Identify every line in the records that contains the word "action" and copy each one.

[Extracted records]
start
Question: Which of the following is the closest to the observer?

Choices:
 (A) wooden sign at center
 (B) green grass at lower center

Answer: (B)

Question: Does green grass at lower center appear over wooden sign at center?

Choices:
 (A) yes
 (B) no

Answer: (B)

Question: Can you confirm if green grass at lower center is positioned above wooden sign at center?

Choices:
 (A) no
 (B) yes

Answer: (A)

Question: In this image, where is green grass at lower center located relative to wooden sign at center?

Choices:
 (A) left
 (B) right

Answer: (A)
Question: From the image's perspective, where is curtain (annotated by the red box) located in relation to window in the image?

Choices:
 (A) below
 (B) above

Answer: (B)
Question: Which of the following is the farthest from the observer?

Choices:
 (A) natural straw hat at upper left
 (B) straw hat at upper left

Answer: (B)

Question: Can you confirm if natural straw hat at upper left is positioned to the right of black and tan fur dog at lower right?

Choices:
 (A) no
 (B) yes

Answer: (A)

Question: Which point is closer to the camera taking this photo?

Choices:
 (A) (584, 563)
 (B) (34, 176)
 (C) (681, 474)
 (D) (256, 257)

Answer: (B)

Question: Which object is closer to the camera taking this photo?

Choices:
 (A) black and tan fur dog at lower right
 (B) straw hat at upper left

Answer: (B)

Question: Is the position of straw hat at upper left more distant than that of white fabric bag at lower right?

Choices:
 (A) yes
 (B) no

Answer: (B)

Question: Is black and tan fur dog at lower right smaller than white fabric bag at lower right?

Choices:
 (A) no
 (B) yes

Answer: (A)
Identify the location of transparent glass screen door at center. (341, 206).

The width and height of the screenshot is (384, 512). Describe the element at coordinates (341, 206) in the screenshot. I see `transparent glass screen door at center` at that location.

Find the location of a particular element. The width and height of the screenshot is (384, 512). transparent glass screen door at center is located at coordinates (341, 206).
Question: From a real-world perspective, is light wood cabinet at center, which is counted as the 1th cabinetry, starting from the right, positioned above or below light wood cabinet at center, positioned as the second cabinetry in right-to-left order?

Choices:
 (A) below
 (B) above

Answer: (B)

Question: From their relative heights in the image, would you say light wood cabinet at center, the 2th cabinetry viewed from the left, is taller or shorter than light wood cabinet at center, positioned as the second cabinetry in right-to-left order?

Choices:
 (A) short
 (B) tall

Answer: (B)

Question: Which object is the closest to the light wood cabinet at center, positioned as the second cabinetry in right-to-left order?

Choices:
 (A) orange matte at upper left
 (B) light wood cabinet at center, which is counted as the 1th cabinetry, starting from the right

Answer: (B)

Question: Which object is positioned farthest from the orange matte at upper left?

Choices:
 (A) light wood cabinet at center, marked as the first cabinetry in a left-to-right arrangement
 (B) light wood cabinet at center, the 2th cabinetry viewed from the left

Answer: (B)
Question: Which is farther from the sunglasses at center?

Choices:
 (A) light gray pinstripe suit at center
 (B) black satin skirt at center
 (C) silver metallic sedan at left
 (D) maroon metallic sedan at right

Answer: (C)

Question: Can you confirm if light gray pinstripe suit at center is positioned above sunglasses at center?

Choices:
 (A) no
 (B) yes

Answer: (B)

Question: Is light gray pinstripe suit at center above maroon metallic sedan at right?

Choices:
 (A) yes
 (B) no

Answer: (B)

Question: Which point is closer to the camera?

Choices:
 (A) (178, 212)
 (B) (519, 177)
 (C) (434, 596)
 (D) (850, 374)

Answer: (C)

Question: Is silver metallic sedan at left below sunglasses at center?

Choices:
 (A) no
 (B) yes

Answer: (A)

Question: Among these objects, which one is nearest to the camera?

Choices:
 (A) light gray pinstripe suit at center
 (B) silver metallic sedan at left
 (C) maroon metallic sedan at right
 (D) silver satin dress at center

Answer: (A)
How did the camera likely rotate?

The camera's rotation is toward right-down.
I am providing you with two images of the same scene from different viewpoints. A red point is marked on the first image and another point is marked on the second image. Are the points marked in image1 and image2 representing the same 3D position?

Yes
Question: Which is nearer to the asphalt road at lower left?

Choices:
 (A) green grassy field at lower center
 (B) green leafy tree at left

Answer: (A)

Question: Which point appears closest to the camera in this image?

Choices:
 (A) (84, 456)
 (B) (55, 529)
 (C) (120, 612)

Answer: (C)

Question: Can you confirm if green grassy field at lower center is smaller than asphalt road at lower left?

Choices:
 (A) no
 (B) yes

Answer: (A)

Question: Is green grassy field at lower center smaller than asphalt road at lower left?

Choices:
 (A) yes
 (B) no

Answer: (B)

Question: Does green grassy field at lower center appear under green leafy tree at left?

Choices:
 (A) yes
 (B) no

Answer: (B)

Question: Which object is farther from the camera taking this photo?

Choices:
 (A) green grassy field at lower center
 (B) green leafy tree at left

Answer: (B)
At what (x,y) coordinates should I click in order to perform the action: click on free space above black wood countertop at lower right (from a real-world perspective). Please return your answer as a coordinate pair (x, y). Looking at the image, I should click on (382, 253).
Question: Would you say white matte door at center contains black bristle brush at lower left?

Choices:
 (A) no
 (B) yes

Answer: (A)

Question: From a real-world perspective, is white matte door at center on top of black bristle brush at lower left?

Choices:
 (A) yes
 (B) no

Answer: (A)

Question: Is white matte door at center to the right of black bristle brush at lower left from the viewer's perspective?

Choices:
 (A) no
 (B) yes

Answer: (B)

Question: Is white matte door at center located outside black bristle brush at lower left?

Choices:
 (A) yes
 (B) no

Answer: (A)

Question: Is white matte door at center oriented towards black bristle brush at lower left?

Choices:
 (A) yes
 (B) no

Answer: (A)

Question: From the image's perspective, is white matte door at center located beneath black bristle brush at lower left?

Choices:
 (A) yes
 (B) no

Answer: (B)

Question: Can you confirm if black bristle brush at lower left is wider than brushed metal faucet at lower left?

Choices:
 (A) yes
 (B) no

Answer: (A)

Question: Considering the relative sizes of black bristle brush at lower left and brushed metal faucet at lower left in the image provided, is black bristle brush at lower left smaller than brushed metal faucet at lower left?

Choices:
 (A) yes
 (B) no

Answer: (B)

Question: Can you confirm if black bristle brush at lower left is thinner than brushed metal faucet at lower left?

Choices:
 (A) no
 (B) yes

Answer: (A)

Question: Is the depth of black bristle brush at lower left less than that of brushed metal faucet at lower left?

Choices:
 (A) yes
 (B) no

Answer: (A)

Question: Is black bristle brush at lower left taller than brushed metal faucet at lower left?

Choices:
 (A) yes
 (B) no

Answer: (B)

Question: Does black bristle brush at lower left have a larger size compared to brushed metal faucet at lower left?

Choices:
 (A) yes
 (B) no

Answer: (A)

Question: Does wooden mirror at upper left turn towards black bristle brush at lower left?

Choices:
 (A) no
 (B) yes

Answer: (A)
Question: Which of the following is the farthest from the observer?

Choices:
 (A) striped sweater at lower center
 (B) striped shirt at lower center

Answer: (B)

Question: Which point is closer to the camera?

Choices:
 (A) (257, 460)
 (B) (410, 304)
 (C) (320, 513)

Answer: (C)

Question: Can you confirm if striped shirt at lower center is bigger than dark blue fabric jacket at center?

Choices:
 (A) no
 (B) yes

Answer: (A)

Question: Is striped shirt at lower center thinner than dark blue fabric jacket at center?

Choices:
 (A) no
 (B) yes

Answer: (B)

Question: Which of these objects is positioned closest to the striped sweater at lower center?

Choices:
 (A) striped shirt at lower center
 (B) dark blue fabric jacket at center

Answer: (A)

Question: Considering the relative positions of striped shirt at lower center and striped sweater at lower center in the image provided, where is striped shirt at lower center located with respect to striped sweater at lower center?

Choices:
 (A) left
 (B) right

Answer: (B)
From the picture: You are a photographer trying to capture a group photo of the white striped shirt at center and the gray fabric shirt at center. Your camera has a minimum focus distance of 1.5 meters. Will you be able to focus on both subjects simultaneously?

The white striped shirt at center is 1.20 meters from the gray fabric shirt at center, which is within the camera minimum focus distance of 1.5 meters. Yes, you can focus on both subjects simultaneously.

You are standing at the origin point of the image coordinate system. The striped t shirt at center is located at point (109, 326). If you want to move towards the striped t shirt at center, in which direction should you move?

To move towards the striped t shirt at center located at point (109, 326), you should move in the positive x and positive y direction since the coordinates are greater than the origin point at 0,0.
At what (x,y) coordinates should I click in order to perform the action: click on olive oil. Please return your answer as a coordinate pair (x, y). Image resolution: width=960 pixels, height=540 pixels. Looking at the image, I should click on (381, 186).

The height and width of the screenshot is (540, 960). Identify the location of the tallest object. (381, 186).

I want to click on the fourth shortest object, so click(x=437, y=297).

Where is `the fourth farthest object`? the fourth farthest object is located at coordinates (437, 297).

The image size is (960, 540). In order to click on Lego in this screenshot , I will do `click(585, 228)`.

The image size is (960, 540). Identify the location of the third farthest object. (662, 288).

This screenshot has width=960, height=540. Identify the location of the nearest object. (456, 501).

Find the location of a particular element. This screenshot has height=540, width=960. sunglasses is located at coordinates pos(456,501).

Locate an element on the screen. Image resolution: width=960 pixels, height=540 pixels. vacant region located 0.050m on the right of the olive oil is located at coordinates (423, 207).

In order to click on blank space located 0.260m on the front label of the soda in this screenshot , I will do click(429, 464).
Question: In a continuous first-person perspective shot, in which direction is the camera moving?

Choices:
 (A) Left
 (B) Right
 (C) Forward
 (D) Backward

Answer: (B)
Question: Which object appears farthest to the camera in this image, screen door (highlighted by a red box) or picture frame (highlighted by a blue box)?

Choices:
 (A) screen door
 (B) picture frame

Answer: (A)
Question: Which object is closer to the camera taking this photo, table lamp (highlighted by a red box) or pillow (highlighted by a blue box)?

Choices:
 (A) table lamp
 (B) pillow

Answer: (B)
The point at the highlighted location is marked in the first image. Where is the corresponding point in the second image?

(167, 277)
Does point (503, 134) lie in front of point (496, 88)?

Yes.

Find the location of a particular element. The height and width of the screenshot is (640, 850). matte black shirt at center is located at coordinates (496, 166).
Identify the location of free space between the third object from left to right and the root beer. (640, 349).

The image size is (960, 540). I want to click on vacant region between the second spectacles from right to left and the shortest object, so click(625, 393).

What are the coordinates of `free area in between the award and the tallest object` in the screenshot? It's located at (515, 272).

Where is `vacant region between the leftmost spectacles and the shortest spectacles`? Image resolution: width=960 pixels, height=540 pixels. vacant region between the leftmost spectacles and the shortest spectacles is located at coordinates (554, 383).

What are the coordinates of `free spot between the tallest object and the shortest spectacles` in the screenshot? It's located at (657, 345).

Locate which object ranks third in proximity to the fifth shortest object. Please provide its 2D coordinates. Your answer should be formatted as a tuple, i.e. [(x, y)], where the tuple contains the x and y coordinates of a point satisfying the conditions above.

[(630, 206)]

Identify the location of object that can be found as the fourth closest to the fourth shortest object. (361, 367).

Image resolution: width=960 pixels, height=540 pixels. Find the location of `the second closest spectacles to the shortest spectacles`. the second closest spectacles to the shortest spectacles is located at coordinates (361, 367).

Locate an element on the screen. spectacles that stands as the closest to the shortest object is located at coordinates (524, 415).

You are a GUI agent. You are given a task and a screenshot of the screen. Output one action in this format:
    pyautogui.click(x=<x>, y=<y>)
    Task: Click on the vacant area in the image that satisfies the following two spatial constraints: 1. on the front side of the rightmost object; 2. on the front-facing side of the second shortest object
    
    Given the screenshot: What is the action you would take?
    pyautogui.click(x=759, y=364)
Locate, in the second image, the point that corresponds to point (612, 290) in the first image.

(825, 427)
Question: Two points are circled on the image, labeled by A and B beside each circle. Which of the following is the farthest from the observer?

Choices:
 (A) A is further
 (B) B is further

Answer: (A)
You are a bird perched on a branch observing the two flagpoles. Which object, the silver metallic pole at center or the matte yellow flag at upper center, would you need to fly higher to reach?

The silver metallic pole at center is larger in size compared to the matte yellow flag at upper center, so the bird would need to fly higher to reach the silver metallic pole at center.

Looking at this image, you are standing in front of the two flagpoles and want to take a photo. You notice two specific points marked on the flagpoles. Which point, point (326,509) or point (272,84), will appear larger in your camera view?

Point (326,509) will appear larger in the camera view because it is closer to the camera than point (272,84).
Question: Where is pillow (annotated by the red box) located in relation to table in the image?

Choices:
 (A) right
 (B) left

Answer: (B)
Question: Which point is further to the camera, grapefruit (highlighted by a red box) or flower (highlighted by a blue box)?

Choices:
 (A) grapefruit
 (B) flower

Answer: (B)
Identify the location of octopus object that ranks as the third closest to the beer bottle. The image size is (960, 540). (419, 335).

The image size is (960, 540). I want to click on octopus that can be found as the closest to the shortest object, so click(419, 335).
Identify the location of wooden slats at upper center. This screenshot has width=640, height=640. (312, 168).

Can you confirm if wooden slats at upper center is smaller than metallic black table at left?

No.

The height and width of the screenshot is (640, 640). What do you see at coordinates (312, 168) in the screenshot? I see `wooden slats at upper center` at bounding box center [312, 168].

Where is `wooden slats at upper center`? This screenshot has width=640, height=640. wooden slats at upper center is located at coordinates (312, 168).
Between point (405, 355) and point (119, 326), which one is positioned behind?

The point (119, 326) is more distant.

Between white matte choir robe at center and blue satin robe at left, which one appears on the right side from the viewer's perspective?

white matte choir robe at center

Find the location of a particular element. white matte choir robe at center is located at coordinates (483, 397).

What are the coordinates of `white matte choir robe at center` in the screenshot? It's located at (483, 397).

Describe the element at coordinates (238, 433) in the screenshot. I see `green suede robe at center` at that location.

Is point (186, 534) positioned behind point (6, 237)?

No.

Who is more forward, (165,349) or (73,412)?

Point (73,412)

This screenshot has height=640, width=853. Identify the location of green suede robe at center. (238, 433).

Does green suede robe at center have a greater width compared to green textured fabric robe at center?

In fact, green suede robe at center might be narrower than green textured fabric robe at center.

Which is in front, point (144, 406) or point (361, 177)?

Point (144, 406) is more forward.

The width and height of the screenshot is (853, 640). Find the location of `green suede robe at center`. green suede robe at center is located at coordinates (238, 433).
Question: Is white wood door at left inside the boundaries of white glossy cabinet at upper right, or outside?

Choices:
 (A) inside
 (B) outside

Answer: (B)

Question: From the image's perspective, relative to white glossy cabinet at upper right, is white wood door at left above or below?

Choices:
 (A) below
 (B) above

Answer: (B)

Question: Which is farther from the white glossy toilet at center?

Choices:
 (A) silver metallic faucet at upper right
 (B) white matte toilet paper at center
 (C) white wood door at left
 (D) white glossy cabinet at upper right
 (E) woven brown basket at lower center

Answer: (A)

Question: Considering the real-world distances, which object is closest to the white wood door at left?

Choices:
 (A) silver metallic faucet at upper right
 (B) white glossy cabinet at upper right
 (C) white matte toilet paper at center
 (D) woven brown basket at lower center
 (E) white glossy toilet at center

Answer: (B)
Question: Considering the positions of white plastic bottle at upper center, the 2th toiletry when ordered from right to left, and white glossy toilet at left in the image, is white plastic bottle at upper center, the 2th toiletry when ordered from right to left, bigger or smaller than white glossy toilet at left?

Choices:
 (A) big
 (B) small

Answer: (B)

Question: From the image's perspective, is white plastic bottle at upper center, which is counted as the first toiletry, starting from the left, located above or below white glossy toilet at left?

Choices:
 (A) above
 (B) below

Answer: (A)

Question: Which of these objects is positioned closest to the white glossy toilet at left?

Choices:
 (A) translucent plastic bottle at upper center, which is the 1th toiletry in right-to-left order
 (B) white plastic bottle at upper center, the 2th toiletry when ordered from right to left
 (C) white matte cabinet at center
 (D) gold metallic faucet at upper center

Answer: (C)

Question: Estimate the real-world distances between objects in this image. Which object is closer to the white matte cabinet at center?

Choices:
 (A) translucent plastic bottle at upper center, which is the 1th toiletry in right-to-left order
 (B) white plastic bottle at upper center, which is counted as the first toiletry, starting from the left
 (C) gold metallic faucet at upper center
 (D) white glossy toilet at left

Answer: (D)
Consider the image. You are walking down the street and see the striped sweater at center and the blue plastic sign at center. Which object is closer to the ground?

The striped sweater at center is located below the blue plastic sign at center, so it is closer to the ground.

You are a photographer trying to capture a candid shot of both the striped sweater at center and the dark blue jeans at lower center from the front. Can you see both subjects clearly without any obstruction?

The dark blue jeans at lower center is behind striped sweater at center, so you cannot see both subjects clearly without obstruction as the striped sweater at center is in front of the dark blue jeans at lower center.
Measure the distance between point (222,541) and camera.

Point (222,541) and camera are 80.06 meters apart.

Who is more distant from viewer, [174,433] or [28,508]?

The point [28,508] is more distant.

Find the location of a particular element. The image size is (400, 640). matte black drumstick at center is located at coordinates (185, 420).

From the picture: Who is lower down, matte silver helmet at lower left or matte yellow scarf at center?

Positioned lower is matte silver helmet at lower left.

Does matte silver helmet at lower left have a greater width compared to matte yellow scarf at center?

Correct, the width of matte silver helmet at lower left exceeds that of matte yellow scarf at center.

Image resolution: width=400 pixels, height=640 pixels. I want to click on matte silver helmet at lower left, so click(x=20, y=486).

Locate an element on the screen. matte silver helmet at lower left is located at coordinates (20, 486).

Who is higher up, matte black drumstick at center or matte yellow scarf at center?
end
Output of the exercise:
At what (x,y) coordinates should I click in order to perform the action: click on free space above black wood countertop at lower right (from a real-world perspective). Please return your answer as a coordinate pair (x, y). Looking at the image, I should click on (382, 253).
At what (x,y) coordinates should I click in order to perform the action: click on olive oil. Please return your answer as a coordinate pair (x, y). Image resolution: width=960 pixels, height=540 pixels. Looking at the image, I should click on (381, 186).
You are a GUI agent. You are given a task and a screenshot of the screen. Output one action in this format:
    Given the screenshot: What is the action you would take?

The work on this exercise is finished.